:: Records provided ::
|---|

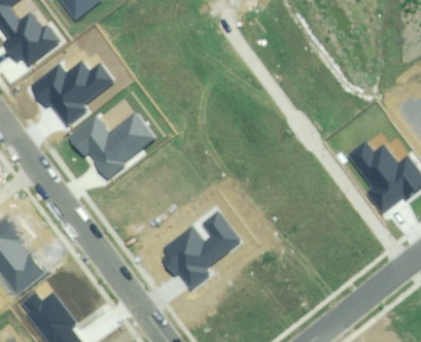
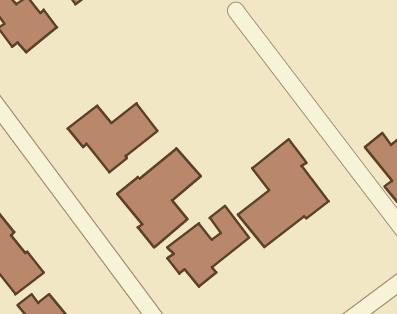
building: [32,61,112,124] -> none
building: none -> [238,139,329,247]
building: none -> [117,148,201,247]

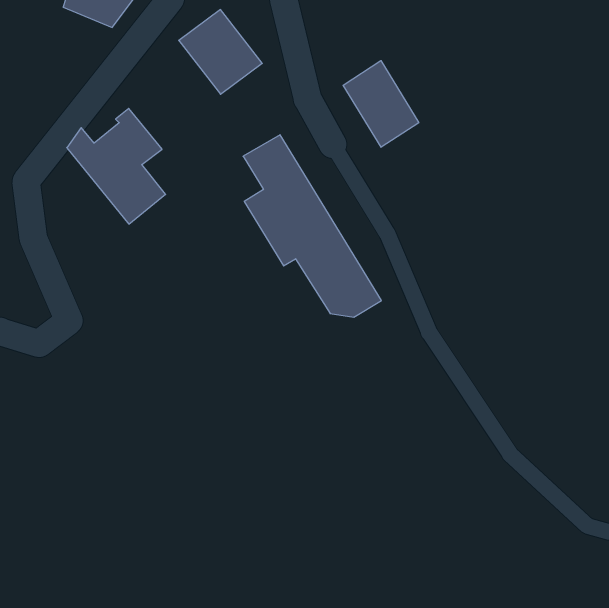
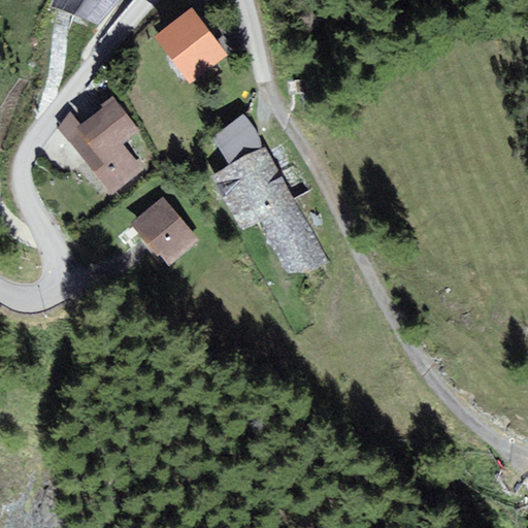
building: [343,61,419,147] -> none
building: none -> [130,196,199,264]

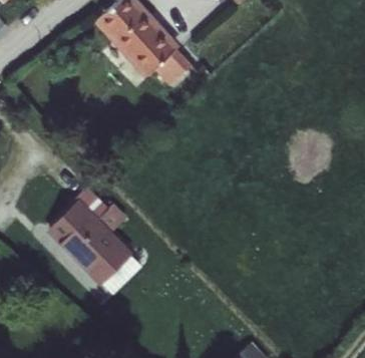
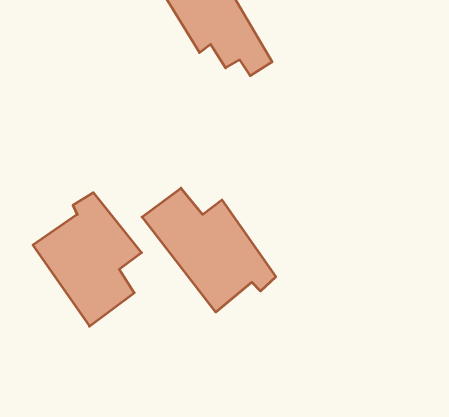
building: none -> [142,188,276,312]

|---|

:: Work request ::
Please output every entry above exactly, without the pictures.

:: Written solution ::
building: [32,61,112,124] -> none
building: none -> [238,139,329,247]
building: none -> [117,148,201,247]

building: [343,61,419,147] -> none
building: none -> [130,196,199,264]

building: none -> [142,188,276,312]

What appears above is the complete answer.